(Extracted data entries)
%%

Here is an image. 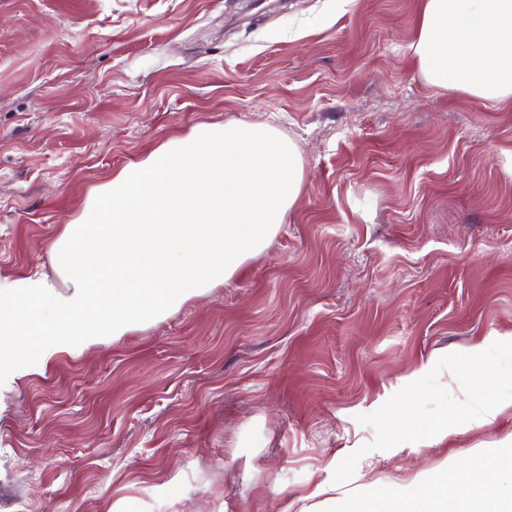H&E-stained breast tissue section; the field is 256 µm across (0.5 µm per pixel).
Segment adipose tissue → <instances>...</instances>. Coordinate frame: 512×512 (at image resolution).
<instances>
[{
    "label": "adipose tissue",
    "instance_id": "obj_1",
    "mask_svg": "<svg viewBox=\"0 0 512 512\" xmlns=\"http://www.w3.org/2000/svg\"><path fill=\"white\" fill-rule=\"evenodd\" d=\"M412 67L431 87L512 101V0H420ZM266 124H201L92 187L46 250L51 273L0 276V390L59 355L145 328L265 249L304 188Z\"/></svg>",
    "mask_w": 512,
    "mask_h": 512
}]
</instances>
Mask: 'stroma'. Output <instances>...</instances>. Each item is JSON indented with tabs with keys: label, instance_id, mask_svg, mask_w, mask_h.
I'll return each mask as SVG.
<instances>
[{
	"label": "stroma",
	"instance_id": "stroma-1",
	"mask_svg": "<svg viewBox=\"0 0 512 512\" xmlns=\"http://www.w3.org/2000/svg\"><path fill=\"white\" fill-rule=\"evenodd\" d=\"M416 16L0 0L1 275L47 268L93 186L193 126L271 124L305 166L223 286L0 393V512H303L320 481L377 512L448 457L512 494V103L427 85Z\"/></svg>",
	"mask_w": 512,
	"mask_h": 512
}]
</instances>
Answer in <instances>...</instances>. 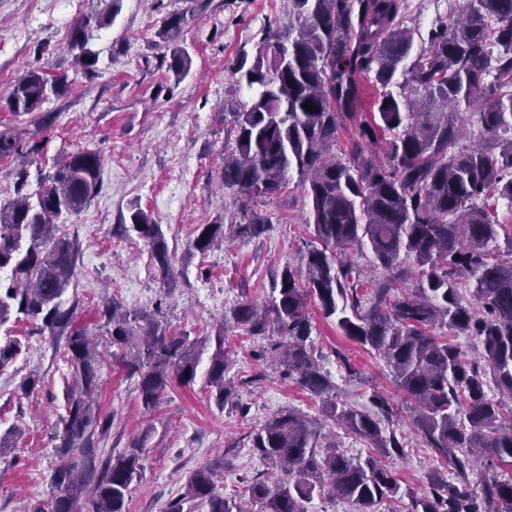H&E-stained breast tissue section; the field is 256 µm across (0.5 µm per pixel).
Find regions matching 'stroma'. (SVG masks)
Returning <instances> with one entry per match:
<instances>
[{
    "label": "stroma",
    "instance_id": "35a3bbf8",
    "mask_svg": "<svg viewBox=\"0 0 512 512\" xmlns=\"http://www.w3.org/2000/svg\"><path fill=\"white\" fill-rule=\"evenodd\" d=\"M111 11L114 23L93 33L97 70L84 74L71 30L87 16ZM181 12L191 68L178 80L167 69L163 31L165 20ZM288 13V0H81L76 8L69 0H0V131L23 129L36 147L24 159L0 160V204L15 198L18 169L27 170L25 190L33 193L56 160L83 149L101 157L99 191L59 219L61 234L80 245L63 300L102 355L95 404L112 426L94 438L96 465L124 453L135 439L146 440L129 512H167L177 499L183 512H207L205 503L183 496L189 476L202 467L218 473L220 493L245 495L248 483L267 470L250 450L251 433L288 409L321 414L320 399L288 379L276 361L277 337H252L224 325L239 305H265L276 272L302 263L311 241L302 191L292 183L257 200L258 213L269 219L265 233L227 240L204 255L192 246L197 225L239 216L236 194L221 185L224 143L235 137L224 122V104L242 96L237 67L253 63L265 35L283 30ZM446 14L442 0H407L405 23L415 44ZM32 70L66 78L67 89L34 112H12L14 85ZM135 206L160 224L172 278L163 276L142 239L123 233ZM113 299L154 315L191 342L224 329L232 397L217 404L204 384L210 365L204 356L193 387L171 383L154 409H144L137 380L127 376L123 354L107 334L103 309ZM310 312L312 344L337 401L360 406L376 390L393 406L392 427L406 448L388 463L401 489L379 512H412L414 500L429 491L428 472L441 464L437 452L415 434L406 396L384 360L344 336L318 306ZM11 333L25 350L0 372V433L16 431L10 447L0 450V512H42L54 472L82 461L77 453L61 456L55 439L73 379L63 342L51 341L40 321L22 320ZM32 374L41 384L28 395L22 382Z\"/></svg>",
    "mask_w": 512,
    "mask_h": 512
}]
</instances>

%%
%%

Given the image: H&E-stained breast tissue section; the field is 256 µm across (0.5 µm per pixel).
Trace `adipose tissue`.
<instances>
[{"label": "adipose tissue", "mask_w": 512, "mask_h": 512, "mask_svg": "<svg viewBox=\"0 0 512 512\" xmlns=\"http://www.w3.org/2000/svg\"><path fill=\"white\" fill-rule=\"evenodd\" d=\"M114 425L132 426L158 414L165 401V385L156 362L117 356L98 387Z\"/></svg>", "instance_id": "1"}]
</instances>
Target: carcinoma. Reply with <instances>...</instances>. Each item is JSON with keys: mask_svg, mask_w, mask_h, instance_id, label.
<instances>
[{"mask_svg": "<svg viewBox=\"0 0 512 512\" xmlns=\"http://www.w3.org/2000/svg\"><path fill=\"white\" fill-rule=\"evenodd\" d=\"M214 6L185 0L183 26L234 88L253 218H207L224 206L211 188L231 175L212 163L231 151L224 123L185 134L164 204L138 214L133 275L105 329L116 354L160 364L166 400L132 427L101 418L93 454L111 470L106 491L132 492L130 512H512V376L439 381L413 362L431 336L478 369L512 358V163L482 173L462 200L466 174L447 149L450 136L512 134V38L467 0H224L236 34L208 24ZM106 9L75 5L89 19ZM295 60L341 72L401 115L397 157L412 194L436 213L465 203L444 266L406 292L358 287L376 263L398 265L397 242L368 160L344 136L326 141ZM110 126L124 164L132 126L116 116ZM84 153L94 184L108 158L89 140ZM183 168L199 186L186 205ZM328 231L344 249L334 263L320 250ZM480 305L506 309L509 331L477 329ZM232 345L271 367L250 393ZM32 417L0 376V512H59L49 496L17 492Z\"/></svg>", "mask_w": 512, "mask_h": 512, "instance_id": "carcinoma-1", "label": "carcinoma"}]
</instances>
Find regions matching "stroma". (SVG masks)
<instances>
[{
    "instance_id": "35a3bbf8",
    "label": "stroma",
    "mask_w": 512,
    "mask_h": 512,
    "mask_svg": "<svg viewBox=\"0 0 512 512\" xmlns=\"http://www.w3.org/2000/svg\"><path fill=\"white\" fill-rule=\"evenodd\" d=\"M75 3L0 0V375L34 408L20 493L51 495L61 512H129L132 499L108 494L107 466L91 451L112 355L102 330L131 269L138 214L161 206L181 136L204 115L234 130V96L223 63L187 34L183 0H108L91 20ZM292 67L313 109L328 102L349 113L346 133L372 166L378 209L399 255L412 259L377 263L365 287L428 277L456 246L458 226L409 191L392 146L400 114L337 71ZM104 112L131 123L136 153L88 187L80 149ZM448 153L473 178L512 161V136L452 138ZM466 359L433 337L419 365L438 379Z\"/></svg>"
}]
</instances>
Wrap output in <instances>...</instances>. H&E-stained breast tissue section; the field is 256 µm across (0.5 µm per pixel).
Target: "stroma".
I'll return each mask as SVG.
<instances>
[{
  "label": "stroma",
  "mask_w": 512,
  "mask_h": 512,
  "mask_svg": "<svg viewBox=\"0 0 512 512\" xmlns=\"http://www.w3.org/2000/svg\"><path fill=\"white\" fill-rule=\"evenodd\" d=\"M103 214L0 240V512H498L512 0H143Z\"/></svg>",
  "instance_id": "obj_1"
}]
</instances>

%%
%%

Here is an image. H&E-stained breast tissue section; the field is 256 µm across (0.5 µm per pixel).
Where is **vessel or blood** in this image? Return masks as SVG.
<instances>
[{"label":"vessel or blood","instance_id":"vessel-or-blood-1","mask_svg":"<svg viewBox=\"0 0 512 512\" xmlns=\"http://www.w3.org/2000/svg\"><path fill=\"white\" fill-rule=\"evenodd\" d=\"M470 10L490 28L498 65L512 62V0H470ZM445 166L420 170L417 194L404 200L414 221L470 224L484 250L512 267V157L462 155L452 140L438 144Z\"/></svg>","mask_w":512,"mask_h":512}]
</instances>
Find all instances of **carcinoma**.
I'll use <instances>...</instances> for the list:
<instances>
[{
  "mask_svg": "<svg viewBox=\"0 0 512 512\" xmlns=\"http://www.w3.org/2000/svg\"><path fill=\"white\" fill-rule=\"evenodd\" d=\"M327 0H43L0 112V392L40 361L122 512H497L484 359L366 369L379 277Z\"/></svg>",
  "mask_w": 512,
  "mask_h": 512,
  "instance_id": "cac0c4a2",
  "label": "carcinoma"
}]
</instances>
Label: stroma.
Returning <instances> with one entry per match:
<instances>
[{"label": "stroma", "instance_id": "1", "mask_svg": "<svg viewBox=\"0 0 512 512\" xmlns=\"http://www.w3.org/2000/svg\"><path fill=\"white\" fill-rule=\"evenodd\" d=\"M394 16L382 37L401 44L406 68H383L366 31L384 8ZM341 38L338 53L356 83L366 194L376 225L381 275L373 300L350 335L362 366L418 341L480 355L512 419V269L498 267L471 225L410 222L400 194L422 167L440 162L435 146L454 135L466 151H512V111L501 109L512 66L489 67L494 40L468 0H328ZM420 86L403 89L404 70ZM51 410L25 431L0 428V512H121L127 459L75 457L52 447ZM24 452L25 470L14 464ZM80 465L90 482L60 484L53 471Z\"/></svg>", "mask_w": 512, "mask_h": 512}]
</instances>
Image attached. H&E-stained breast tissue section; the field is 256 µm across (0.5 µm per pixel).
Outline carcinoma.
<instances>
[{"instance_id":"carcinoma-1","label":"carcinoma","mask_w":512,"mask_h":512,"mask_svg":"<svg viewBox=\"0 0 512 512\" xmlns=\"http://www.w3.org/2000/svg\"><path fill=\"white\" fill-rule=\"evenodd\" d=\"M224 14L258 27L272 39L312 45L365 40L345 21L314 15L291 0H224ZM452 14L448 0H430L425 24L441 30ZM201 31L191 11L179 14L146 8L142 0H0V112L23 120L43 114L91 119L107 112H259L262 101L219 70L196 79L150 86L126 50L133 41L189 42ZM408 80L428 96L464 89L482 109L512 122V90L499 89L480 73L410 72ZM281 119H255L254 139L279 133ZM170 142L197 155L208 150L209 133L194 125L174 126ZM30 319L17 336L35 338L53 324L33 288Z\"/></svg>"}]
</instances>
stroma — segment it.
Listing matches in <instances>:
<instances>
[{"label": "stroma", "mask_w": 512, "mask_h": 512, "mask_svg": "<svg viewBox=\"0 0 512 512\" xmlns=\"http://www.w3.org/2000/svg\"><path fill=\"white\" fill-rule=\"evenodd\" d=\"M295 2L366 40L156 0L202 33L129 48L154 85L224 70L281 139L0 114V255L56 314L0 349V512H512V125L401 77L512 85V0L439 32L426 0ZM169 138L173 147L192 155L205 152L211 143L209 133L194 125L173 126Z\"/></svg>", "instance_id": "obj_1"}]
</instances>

%%

Print the lines from the line with "Label: stroma." to the line with "Image attached. H&E-stained" exactly, and print nothing else. Both of those lines are included.

Exercise response:
Label: stroma.
Returning <instances> with one entry per match:
<instances>
[{"label": "stroma", "instance_id": "1", "mask_svg": "<svg viewBox=\"0 0 512 512\" xmlns=\"http://www.w3.org/2000/svg\"><path fill=\"white\" fill-rule=\"evenodd\" d=\"M394 16L382 37L401 44L406 68H383L366 31L384 8ZM341 38L338 53L356 83L366 194L376 225L381 275L373 300L350 335L362 366L418 341L480 355L512 419V269L498 267L471 225L410 222L400 194L422 167L440 162L435 146L454 135L466 151H512V111L501 109L512 66L489 67L494 40L468 0H328ZM420 86L403 89L404 70ZM51 410L25 431L0 428V512H121L127 459L75 457L52 447ZM24 452L25 470L14 464ZM80 465L90 482L60 484L53 471Z\"/></svg>", "mask_w": 512, "mask_h": 512}]
</instances>
Image attached. H&E-stained breast tissue section; the field is 256 µm across (0.5 µm per pixel).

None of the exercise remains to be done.